WORK ORDER: Would you reproduce, word for word, only the lines from the one with "red pentagon: (1136, 518)" to the end of the listing below?

TASK MATERIAL:

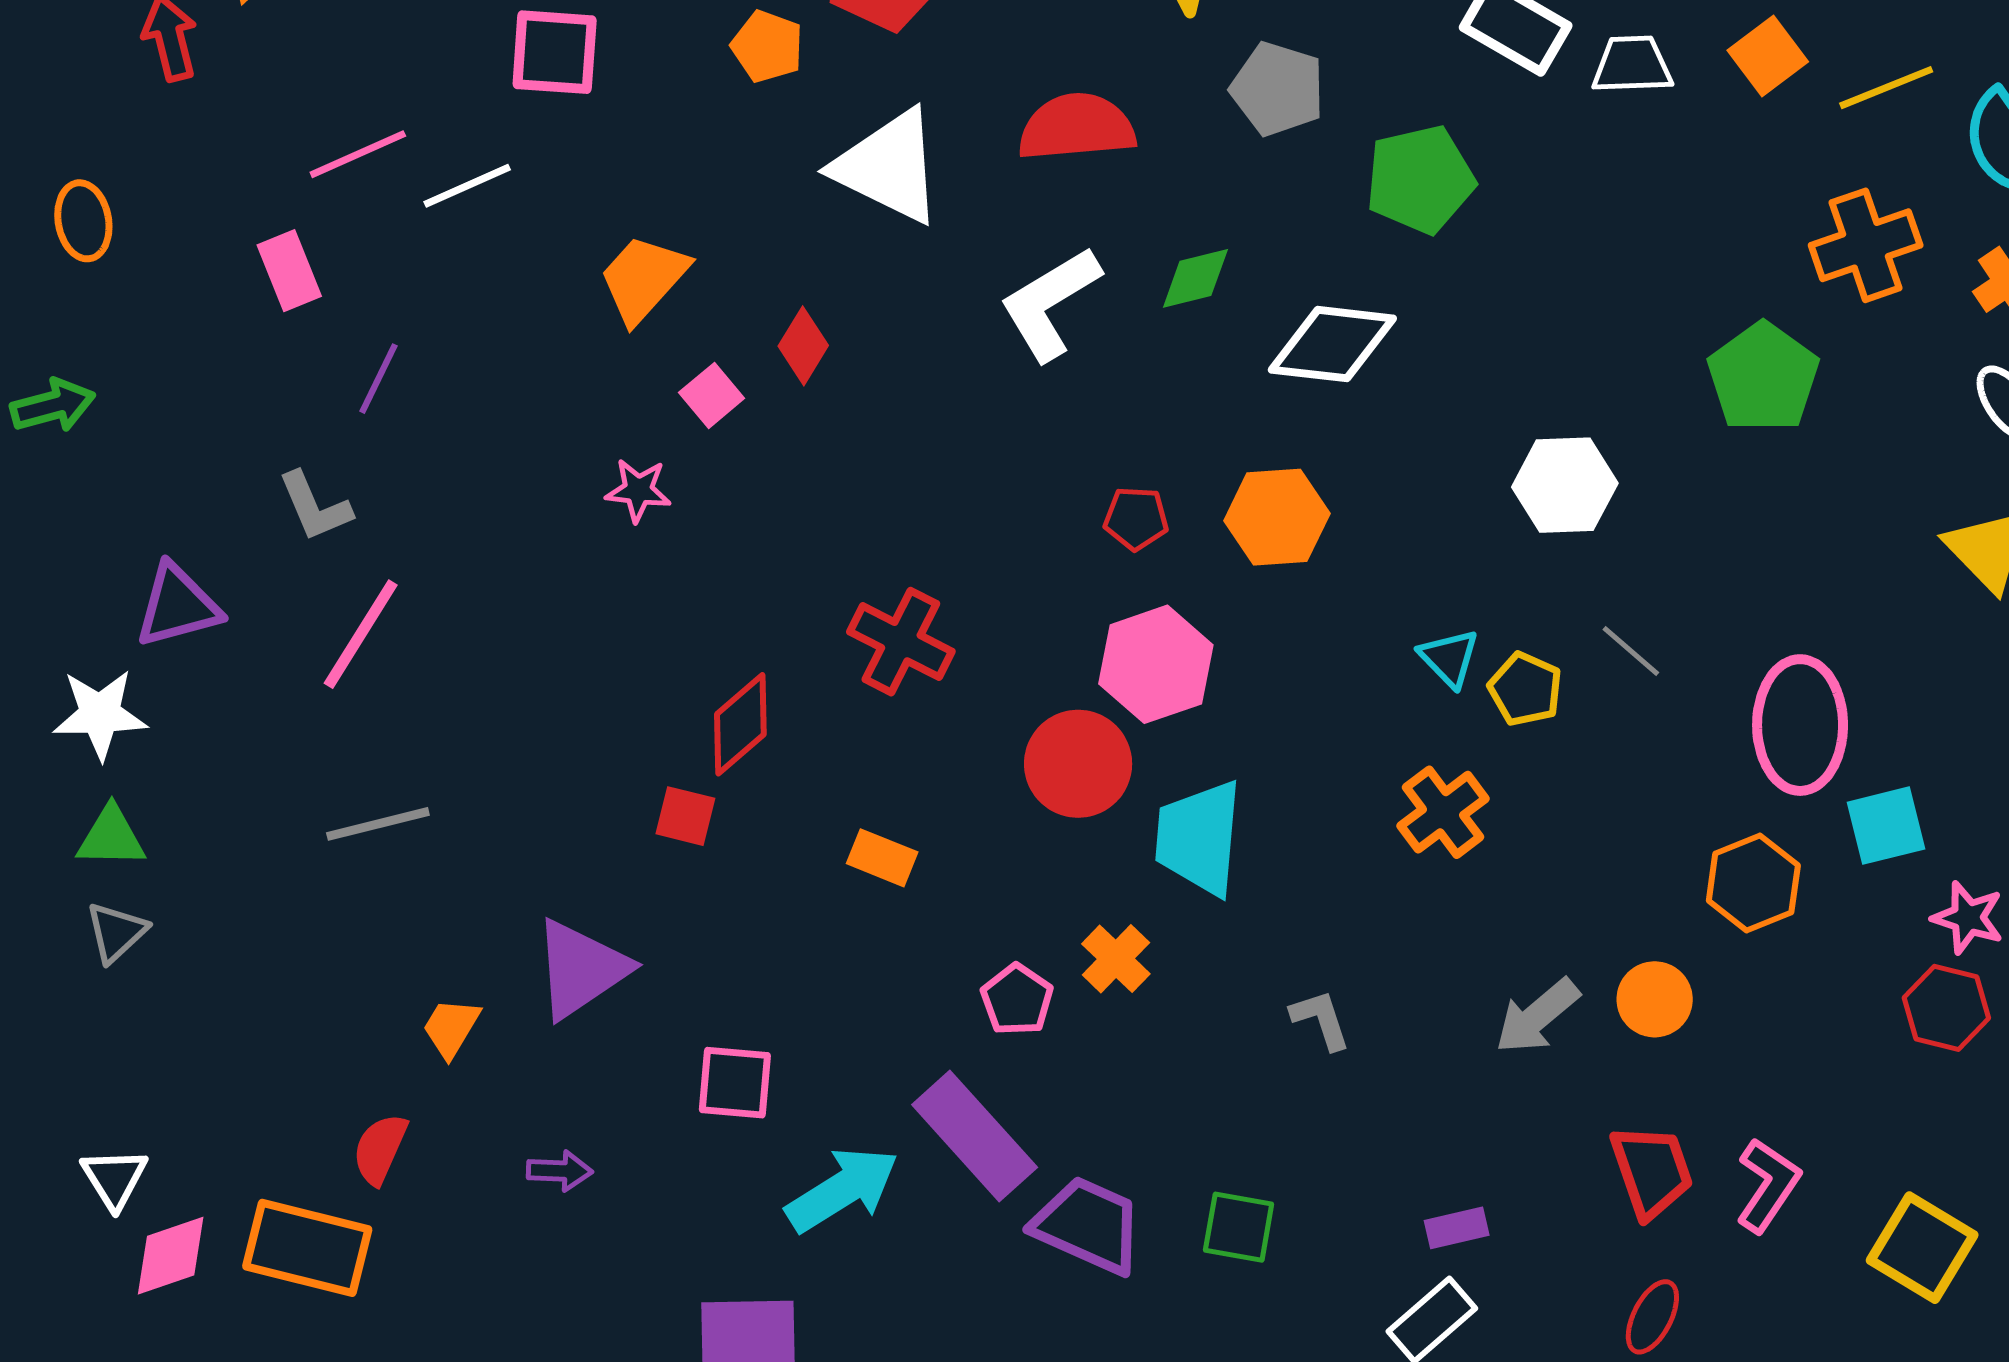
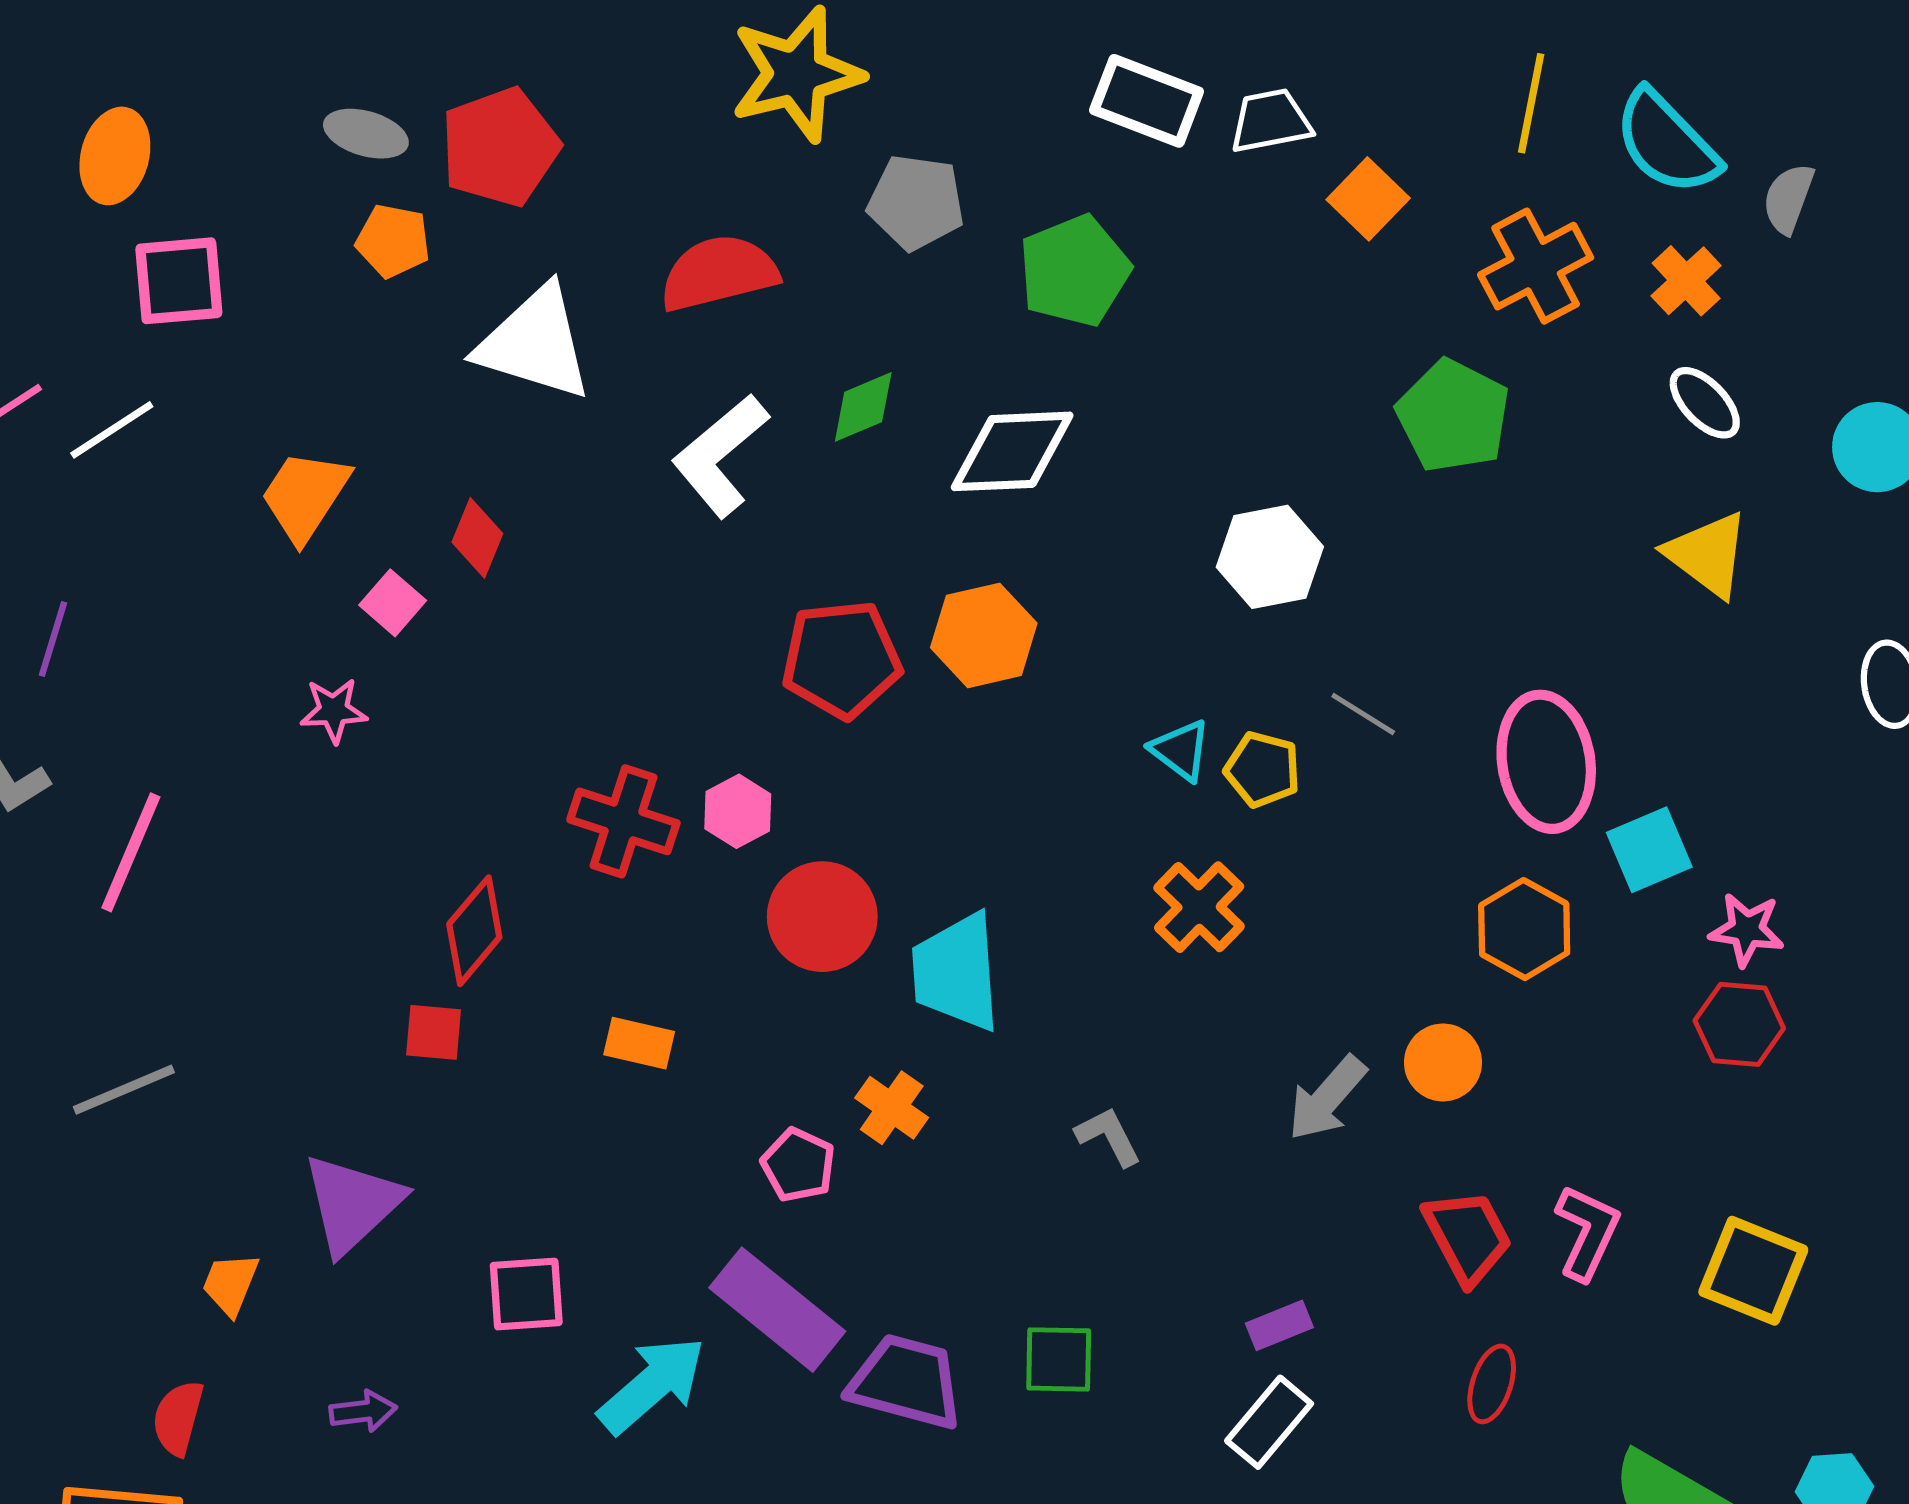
orange square: (1768, 56) -> (1368, 199), moved
yellow line: (1886, 88) -> (1531, 103), turned -48
red pentagon: (1136, 518) -> (842, 659), size x1.8
pink line: (361, 634) -> (131, 852), moved
pink hexagon: (1156, 664) -> (738, 811), moved, size x0.6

SOLUTION FOR THIS PROBLEM:
red pentagon: (1136, 518) -> (842, 659), size x1.8
pink line: (361, 634) -> (131, 852), moved
pink hexagon: (1156, 664) -> (738, 811), moved, size x0.6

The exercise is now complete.